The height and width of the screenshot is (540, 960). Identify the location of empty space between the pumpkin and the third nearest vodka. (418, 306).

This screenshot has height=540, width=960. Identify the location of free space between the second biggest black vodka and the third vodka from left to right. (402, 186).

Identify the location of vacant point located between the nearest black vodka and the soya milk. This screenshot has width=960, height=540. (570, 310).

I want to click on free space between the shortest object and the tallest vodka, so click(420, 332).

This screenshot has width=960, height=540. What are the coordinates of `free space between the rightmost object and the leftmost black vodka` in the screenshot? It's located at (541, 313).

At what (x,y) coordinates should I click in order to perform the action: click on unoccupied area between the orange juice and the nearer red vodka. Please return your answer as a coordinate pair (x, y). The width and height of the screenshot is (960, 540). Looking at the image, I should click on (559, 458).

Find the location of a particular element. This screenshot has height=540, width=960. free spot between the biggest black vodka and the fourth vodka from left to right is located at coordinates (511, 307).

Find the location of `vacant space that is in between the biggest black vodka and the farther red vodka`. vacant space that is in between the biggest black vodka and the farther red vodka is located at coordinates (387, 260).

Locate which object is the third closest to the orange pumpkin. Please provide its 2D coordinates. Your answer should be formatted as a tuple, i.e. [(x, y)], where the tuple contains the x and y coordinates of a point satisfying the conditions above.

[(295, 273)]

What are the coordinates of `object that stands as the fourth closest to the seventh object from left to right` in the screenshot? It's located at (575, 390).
++++++++++
Directions —
Please write out the listing above again, every line verbatim and in its original order.

Exercise result —
The height and width of the screenshot is (540, 960). Identify the location of empty space between the pumpkin and the third nearest vodka. (418, 306).

This screenshot has height=540, width=960. Identify the location of free space between the second biggest black vodka and the third vodka from left to right. (402, 186).

Identify the location of vacant point located between the nearest black vodka and the soya milk. This screenshot has width=960, height=540. (570, 310).

I want to click on free space between the shortest object and the tallest vodka, so click(420, 332).

This screenshot has width=960, height=540. What are the coordinates of `free space between the rightmost object and the leftmost black vodka` in the screenshot? It's located at (541, 313).

At what (x,y) coordinates should I click in order to perform the action: click on unoccupied area between the orange juice and the nearer red vodka. Please return your answer as a coordinate pair (x, y). The width and height of the screenshot is (960, 540). Looking at the image, I should click on (559, 458).

Find the location of a particular element. This screenshot has height=540, width=960. free spot between the biggest black vodka and the fourth vodka from left to right is located at coordinates (511, 307).

Find the location of `vacant space that is in between the biggest black vodka and the farther red vodka`. vacant space that is in between the biggest black vodka and the farther red vodka is located at coordinates (387, 260).

Locate which object is the third closest to the orange pumpkin. Please provide its 2D coordinates. Your answer should be formatted as a tuple, i.e. [(x, y)], where the tuple contains the x and y coordinates of a point satisfying the conditions above.

[(295, 273)]

What are the coordinates of `object that stands as the fourth closest to the seventh object from left to right` in the screenshot? It's located at (575, 390).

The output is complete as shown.